Data excerpts
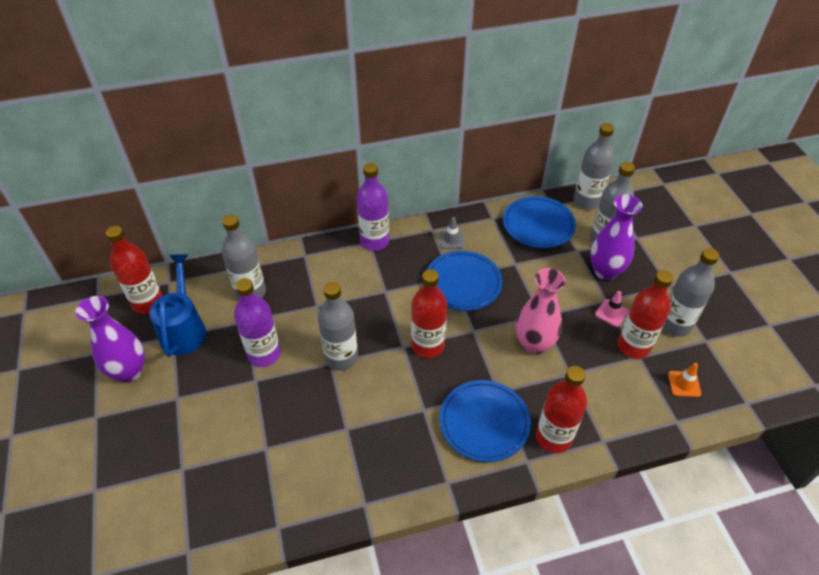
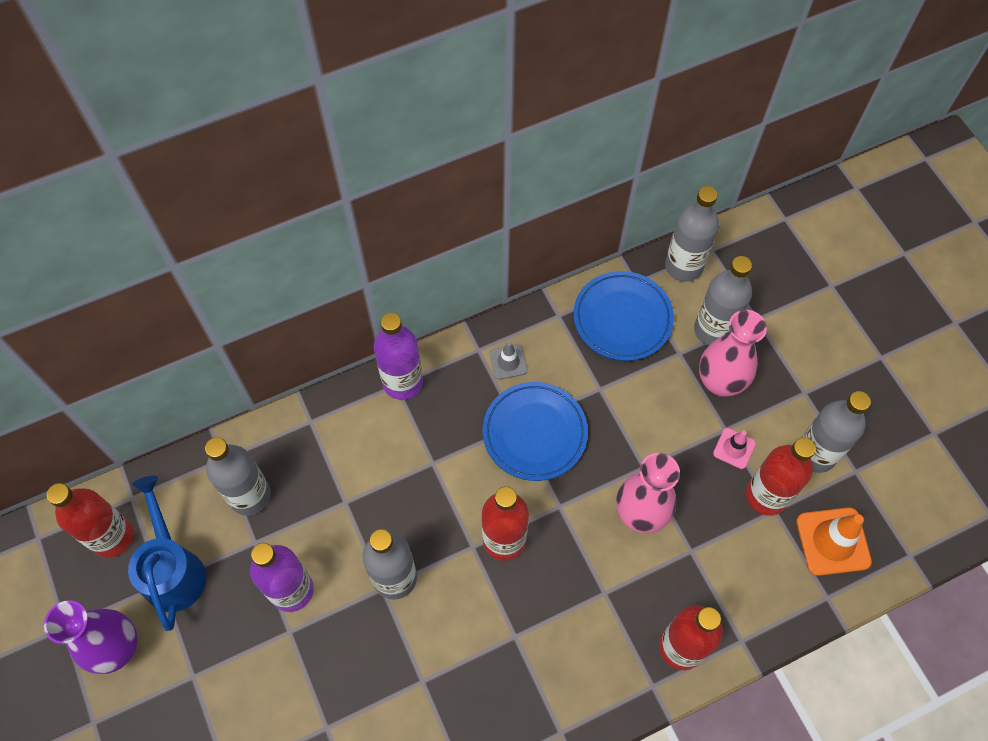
camera: 10 degrees left, 15 degrees up
(484, 423) = (593, 641): blue plate -> none
(605, 271) = (720, 382): purple vase -> pink vase
(684, 384) = (833, 541): orange traffic cone -> orange traffic cone, size x1.77

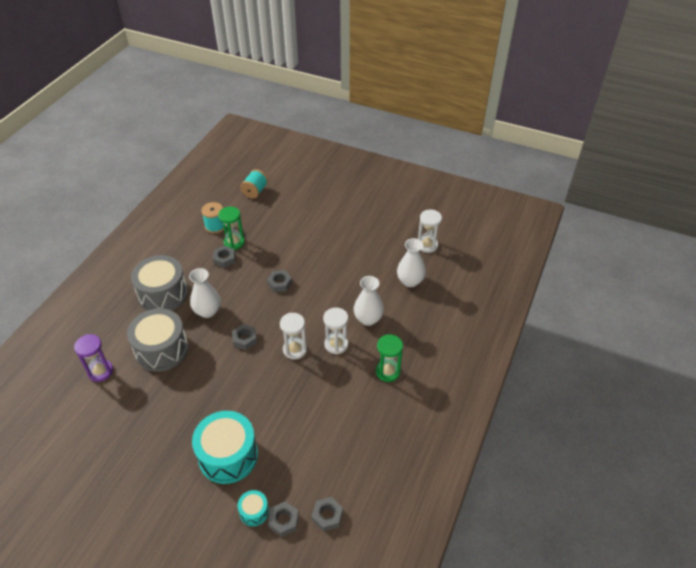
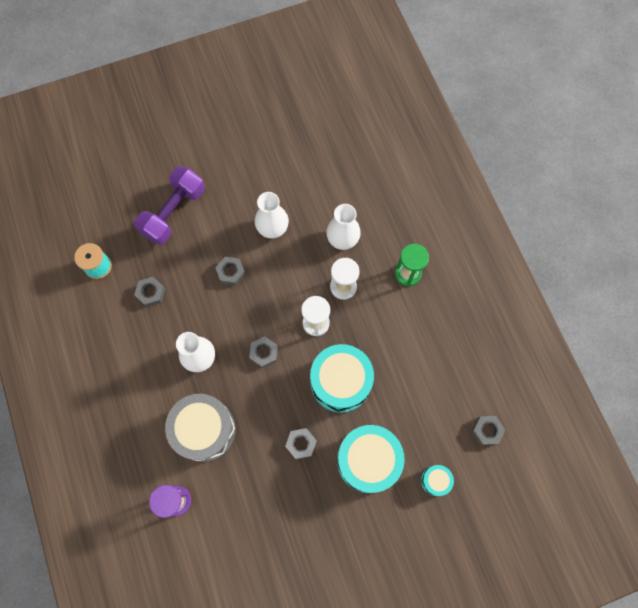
camera: 45 degrees left, 25 degrees up
(163, 294) = (138, 379): grey drum -> none
(234, 242) = (138, 268): green hourglass -> none
(255, 191) = (89, 193): turquoise spool -> none
(268, 395) = (340, 382): none -> turquoise drum
(283, 521) = (462, 465): grey nut -> grey nut (301, 444)
(286, 231) = (174, 212): none -> purple dumbbell
(410, 281) = (337, 171): white vase -> white vase (272, 228)
(427, 245) = (314, 120): white hourglass -> none

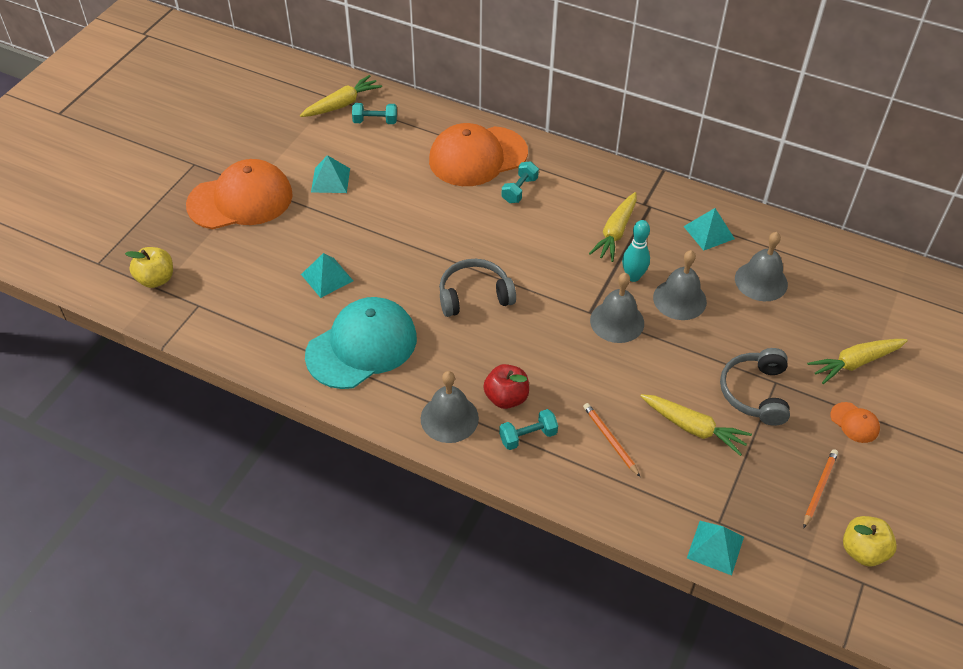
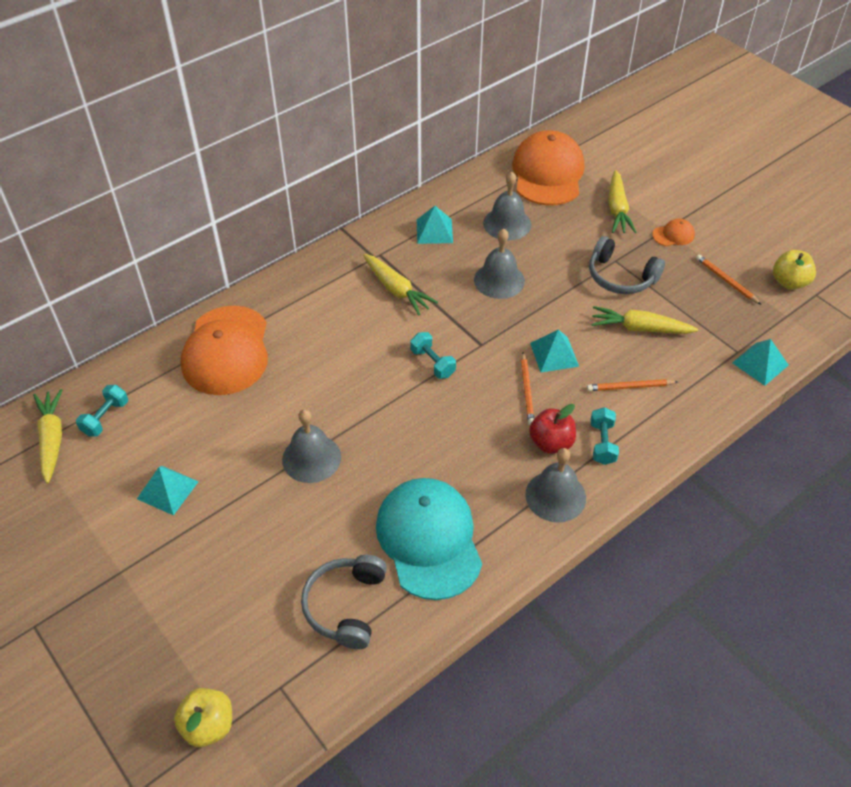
camera: 65 degrees left, 0 degrees up
(240, 200) = (135, 591): orange cap -> orange cap (547, 173)
(327, 277) = (314, 540): turquoise pyramid -> turquoise pyramid (554, 354)
(474, 295) = (413, 421): grey headphones -> grey headphones (346, 606)
(519, 190) = (296, 336): turquoise dumbbell -> turquoise dumbbell (432, 363)
(556, 362) = (527, 390): none -> orange pencil
(617, 321) = (502, 330): grey bell -> grey bell (311, 458)
(633, 276) = (456, 299): turquoise bowling pin -> none
(693, 428) = (640, 328): yellow carrot -> yellow carrot turned 135 degrees counterclockwise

__What you will do__: Write out the records once more, exactly as they stand, with no images.

__Your solution__:
camera: 10 degrees left, 15 degrees up
(484, 423) = (593, 641): blue plate -> none
(605, 271) = (720, 382): purple vase -> pink vase
(684, 384) = (833, 541): orange traffic cone -> orange traffic cone, size x1.77

camera: 45 degrees left, 25 degrees up
(163, 294) = (138, 379): grey drum -> none
(234, 242) = (138, 268): green hourglass -> none
(255, 191) = (89, 193): turquoise spool -> none
(268, 395) = (340, 382): none -> turquoise drum
(283, 521) = (462, 465): grey nut -> grey nut (301, 444)
(286, 231) = (174, 212): none -> purple dumbbell
(410, 281) = (337, 171): white vase -> white vase (272, 228)
(427, 245) = (314, 120): white hourglass -> none

camera: 65 degrees left, 0 degrees up
(240, 200) = (135, 591): orange cap -> orange cap (547, 173)
(327, 277) = (314, 540): turquoise pyramid -> turquoise pyramid (554, 354)
(474, 295) = (413, 421): grey headphones -> grey headphones (346, 606)
(519, 190) = (296, 336): turquoise dumbbell -> turquoise dumbbell (432, 363)
(556, 362) = (527, 390): none -> orange pencil
(617, 321) = (502, 330): grey bell -> grey bell (311, 458)
(633, 276) = (456, 299): turquoise bowling pin -> none
(693, 428) = (640, 328): yellow carrot -> yellow carrot turned 135 degrees counterclockwise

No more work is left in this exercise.